Your task:
Output exactly the lines from the line with "(156, 458) = (658, 391): brown" through the end of the records below. Include nothing else.

Record excerpts:

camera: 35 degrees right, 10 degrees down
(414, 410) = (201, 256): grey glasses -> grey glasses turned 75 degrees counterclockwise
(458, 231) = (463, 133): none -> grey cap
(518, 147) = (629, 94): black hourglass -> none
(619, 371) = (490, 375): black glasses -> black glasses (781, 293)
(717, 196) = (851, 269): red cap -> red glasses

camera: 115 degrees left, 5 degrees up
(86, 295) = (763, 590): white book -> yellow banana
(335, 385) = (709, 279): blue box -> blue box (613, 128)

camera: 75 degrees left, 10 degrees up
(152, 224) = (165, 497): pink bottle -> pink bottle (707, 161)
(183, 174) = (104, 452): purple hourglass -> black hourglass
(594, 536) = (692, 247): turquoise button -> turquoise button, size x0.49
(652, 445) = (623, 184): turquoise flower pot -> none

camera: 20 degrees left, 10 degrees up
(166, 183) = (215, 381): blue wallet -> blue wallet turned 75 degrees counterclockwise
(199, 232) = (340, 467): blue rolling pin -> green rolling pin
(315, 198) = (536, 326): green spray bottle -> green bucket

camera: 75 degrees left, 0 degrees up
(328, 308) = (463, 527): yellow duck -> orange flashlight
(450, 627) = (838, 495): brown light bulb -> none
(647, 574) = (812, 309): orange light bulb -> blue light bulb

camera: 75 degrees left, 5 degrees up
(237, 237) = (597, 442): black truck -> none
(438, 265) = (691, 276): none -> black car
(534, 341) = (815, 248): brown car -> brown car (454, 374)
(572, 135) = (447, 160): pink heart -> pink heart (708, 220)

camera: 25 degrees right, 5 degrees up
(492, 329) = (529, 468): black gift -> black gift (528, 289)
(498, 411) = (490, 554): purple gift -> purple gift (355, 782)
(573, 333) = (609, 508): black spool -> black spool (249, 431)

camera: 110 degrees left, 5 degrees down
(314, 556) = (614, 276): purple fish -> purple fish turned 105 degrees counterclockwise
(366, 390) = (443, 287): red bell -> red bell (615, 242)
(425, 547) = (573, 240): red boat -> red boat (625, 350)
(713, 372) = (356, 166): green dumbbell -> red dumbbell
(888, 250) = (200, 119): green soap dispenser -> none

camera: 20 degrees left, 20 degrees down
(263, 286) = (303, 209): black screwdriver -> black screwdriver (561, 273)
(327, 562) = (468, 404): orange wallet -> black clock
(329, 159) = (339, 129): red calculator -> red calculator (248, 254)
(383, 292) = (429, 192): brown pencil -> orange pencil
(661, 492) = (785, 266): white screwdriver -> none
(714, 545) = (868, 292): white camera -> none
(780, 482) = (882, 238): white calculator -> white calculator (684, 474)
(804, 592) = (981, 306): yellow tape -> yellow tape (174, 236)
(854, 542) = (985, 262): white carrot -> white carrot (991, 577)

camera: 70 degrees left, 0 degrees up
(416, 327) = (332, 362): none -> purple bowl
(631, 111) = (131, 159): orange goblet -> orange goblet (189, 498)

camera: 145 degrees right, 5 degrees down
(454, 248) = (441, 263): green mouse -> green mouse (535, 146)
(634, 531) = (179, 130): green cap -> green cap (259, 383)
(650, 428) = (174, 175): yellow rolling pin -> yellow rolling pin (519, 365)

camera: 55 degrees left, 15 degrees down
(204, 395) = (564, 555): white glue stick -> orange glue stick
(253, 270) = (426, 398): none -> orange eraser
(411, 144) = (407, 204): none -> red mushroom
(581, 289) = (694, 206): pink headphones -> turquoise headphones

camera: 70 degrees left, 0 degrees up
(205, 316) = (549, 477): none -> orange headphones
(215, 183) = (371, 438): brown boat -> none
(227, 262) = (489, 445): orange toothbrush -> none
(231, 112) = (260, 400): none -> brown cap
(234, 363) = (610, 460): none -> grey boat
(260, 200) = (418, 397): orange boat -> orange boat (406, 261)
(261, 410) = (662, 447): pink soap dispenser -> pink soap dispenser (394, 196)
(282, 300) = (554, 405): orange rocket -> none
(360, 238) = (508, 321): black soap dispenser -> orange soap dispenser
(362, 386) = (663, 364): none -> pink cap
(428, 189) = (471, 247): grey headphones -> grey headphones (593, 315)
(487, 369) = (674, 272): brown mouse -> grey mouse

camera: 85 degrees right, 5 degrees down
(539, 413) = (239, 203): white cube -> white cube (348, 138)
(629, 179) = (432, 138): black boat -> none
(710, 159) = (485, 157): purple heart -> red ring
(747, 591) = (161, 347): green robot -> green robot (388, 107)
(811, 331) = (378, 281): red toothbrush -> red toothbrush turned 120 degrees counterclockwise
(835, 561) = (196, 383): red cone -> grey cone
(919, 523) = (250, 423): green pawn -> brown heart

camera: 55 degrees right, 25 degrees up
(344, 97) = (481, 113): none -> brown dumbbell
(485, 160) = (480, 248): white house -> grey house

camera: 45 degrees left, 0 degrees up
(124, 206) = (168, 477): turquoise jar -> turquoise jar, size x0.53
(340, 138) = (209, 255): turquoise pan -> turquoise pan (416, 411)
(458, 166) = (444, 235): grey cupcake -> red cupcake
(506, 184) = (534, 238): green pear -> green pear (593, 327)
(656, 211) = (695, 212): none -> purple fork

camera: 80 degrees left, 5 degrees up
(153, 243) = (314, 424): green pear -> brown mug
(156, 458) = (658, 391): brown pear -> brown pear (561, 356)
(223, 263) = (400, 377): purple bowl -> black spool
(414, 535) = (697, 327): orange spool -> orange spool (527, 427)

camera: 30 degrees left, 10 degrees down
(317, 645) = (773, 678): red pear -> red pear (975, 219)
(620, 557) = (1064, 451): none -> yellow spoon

Your response:
(156, 458) = (658, 391): brown pear -> brown pear (561, 356)
(223, 263) = (400, 377): purple bowl -> black spool
(414, 535) = (697, 327): orange spool -> orange spool (527, 427)

camera: 30 degrees left, 10 degrees down
(317, 645) = (773, 678): red pear -> red pear (975, 219)
(620, 557) = (1064, 451): none -> yellow spoon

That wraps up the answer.